• _Before-and-after change records_
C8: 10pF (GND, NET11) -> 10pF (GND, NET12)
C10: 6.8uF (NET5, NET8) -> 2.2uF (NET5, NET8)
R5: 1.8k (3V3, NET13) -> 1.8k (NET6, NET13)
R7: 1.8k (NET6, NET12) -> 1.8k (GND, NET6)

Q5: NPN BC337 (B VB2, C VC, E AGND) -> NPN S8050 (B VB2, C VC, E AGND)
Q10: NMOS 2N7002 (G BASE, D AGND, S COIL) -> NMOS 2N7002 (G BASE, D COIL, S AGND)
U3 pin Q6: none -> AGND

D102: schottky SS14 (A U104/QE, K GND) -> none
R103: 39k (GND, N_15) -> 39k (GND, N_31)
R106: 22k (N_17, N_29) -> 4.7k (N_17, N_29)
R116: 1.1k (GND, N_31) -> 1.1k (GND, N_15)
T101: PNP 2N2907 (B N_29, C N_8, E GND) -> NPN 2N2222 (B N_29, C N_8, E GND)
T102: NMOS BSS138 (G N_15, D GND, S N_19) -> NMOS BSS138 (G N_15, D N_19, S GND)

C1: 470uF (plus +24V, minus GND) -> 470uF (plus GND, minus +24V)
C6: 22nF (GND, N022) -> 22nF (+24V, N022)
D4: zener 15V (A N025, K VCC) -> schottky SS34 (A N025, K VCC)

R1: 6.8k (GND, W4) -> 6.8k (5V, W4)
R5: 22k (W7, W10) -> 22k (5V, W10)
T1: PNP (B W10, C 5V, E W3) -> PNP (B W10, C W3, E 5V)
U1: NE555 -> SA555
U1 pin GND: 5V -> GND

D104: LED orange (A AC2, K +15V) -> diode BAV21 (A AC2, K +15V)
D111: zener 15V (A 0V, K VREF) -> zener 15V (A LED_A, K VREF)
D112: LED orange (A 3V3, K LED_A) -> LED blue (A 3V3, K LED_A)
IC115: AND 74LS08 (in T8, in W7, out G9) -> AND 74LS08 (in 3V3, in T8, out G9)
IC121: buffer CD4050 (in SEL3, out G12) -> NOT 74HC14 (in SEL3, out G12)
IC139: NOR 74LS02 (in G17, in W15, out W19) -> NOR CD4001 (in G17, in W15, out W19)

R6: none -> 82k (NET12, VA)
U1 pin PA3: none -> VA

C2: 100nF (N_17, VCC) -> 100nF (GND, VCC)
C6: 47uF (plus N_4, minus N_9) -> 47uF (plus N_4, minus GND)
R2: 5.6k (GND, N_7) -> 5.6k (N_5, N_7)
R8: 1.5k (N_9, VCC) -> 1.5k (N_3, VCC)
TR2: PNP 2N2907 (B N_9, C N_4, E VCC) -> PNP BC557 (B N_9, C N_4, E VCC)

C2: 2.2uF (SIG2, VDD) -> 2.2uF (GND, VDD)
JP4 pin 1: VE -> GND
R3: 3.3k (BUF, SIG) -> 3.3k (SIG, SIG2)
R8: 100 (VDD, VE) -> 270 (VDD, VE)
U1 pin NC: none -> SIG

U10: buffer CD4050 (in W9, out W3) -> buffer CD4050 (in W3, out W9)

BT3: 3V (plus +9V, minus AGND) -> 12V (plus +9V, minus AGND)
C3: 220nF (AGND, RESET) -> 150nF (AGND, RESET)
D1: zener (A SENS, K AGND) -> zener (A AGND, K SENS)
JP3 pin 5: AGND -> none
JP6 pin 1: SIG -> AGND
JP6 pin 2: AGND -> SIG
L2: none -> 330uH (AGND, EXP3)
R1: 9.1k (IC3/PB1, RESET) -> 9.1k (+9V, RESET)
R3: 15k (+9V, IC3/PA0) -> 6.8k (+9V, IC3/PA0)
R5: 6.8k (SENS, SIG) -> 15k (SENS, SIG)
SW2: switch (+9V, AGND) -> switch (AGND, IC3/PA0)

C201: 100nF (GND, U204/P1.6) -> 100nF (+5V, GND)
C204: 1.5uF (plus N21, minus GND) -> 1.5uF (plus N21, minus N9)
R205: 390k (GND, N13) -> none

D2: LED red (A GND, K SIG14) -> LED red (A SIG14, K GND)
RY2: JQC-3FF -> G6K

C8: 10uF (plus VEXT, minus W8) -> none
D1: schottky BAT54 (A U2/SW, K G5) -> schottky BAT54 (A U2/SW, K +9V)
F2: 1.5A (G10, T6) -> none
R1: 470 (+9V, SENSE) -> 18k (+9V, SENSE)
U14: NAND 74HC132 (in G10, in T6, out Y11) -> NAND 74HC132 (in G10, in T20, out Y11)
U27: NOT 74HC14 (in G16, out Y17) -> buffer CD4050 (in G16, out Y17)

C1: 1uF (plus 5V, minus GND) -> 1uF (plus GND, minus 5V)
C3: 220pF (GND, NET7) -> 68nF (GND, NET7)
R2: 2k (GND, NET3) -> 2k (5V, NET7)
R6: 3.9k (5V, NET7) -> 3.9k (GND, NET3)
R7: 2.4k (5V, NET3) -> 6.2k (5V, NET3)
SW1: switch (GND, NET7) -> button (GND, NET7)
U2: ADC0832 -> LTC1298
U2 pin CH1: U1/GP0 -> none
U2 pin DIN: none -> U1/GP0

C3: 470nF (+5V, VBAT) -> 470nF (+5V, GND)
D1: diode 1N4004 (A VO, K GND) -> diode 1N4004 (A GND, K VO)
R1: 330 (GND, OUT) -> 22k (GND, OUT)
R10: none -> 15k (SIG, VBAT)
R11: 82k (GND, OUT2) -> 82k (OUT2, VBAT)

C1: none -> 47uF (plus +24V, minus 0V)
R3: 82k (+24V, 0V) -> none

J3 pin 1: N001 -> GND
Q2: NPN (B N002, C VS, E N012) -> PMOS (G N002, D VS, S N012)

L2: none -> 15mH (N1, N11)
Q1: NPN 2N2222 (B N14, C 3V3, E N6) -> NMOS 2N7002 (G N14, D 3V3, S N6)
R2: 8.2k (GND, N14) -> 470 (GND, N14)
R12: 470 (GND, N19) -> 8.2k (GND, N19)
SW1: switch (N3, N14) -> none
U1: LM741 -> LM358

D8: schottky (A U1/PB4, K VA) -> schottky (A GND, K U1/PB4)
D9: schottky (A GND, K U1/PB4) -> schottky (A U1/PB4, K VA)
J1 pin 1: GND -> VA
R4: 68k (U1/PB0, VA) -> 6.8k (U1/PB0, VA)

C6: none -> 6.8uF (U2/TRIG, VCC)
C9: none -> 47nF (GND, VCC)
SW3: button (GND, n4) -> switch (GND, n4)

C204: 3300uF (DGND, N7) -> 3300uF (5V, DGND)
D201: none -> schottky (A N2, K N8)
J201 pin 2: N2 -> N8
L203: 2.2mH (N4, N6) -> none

• _Work instruction_
The entries above are to be restated word for word.

• _Task solution_
C8: 10pF (GND, NET11) -> 10pF (GND, NET12)
C10: 6.8uF (NET5, NET8) -> 2.2uF (NET5, NET8)
R5: 1.8k (3V3, NET13) -> 1.8k (NET6, NET13)
R7: 1.8k (NET6, NET12) -> 1.8k (GND, NET6)

Q5: NPN BC337 (B VB2, C VC, E AGND) -> NPN S8050 (B VB2, C VC, E AGND)
Q10: NMOS 2N7002 (G BASE, D AGND, S COIL) -> NMOS 2N7002 (G BASE, D COIL, S AGND)
U3 pin Q6: none -> AGND

D102: schottky SS14 (A U104/QE, K GND) -> none
R103: 39k (GND, N_15) -> 39k (GND, N_31)
R106: 22k (N_17, N_29) -> 4.7k (N_17, N_29)
R116: 1.1k (GND, N_31) -> 1.1k (GND, N_15)
T101: PNP 2N2907 (B N_29, C N_8, E GND) -> NPN 2N2222 (B N_29, C N_8, E GND)
T102: NMOS BSS138 (G N_15, D GND, S N_19) -> NMOS BSS138 (G N_15, D N_19, S GND)

C1: 470uF (plus +24V, minus GND) -> 470uF (plus GND, minus +24V)
C6: 22nF (GND, N022) -> 22nF (+24V, N022)
D4: zener 15V (A N025, K VCC) -> schottky SS34 (A N025, K VCC)

R1: 6.8k (GND, W4) -> 6.8k (5V, W4)
R5: 22k (W7, W10) -> 22k (5V, W10)
T1: PNP (B W10, C 5V, E W3) -> PNP (B W10, C W3, E 5V)
U1: NE555 -> SA555
U1 pin GND: 5V -> GND

D104: LED orange (A AC2, K +15V) -> diode BAV21 (A AC2, K +15V)
D111: zener 15V (A 0V, K VREF) -> zener 15V (A LED_A, K VREF)
D112: LED orange (A 3V3, K LED_A) -> LED blue (A 3V3, K LED_A)
IC115: AND 74LS08 (in T8, in W7, out G9) -> AND 74LS08 (in 3V3, in T8, out G9)
IC121: buffer CD4050 (in SEL3, out G12) -> NOT 74HC14 (in SEL3, out G12)
IC139: NOR 74LS02 (in G17, in W15, out W19) -> NOR CD4001 (in G17, in W15, out W19)

R6: none -> 82k (NET12, VA)
U1 pin PA3: none -> VA

C2: 100nF (N_17, VCC) -> 100nF (GND, VCC)
C6: 47uF (plus N_4, minus N_9) -> 47uF (plus N_4, minus GND)
R2: 5.6k (GND, N_7) -> 5.6k (N_5, N_7)
R8: 1.5k (N_9, VCC) -> 1.5k (N_3, VCC)
TR2: PNP 2N2907 (B N_9, C N_4, E VCC) -> PNP BC557 (B N_9, C N_4, E VCC)

C2: 2.2uF (SIG2, VDD) -> 2.2uF (GND, VDD)
JP4 pin 1: VE -> GND
R3: 3.3k (BUF, SIG) -> 3.3k (SIG, SIG2)
R8: 100 (VDD, VE) -> 270 (VDD, VE)
U1 pin NC: none -> SIG

U10: buffer CD4050 (in W9, out W3) -> buffer CD4050 (in W3, out W9)

BT3: 3V (plus +9V, minus AGND) -> 12V (plus +9V, minus AGND)
C3: 220nF (AGND, RESET) -> 150nF (AGND, RESET)
D1: zener (A SENS, K AGND) -> zener (A AGND, K SENS)
JP3 pin 5: AGND -> none
JP6 pin 1: SIG -> AGND
JP6 pin 2: AGND -> SIG
L2: none -> 330uH (AGND, EXP3)
R1: 9.1k (IC3/PB1, RESET) -> 9.1k (+9V, RESET)
R3: 15k (+9V, IC3/PA0) -> 6.8k (+9V, IC3/PA0)
R5: 6.8k (SENS, SIG) -> 15k (SENS, SIG)
SW2: switch (+9V, AGND) -> switch (AGND, IC3/PA0)

C201: 100nF (GND, U204/P1.6) -> 100nF (+5V, GND)
C204: 1.5uF (plus N21, minus GND) -> 1.5uF (plus N21, minus N9)
R205: 390k (GND, N13) -> none

D2: LED red (A GND, K SIG14) -> LED red (A SIG14, K GND)
RY2: JQC-3FF -> G6K

C8: 10uF (plus VEXT, minus W8) -> none
D1: schottky BAT54 (A U2/SW, K G5) -> schottky BAT54 (A U2/SW, K +9V)
F2: 1.5A (G10, T6) -> none
R1: 470 (+9V, SENSE) -> 18k (+9V, SENSE)
U14: NAND 74HC132 (in G10, in T6, out Y11) -> NAND 74HC132 (in G10, in T20, out Y11)
U27: NOT 74HC14 (in G16, out Y17) -> buffer CD4050 (in G16, out Y17)

C1: 1uF (plus 5V, minus GND) -> 1uF (plus GND, minus 5V)
C3: 220pF (GND, NET7) -> 68nF (GND, NET7)
R2: 2k (GND, NET3) -> 2k (5V, NET7)
R6: 3.9k (5V, NET7) -> 3.9k (GND, NET3)
R7: 2.4k (5V, NET3) -> 6.2k (5V, NET3)
SW1: switch (GND, NET7) -> button (GND, NET7)
U2: ADC0832 -> LTC1298
U2 pin CH1: U1/GP0 -> none
U2 pin DIN: none -> U1/GP0

C3: 470nF (+5V, VBAT) -> 470nF (+5V, GND)
D1: diode 1N4004 (A VO, K GND) -> diode 1N4004 (A GND, K VO)
R1: 330 (GND, OUT) -> 22k (GND, OUT)
R10: none -> 15k (SIG, VBAT)
R11: 82k (GND, OUT2) -> 82k (OUT2, VBAT)

C1: none -> 47uF (plus +24V, minus 0V)
R3: 82k (+24V, 0V) -> none

J3 pin 1: N001 -> GND
Q2: NPN (B N002, C VS, E N012) -> PMOS (G N002, D VS, S N012)

L2: none -> 15mH (N1, N11)
Q1: NPN 2N2222 (B N14, C 3V3, E N6) -> NMOS 2N7002 (G N14, D 3V3, S N6)
R2: 8.2k (GND, N14) -> 470 (GND, N14)
R12: 470 (GND, N19) -> 8.2k (GND, N19)
SW1: switch (N3, N14) -> none
U1: LM741 -> LM358

D8: schottky (A U1/PB4, K VA) -> schottky (A GND, K U1/PB4)
D9: schottky (A GND, K U1/PB4) -> schottky (A U1/PB4, K VA)
J1 pin 1: GND -> VA
R4: 68k (U1/PB0, VA) -> 6.8k (U1/PB0, VA)

C6: none -> 6.8uF (U2/TRIG, VCC)
C9: none -> 47nF (GND, VCC)
SW3: button (GND, n4) -> switch (GND, n4)

C204: 3300uF (DGND, N7) -> 3300uF (5V, DGND)
D201: none -> schottky (A N2, K N8)
J201 pin 2: N2 -> N8
L203: 2.2mH (N4, N6) -> none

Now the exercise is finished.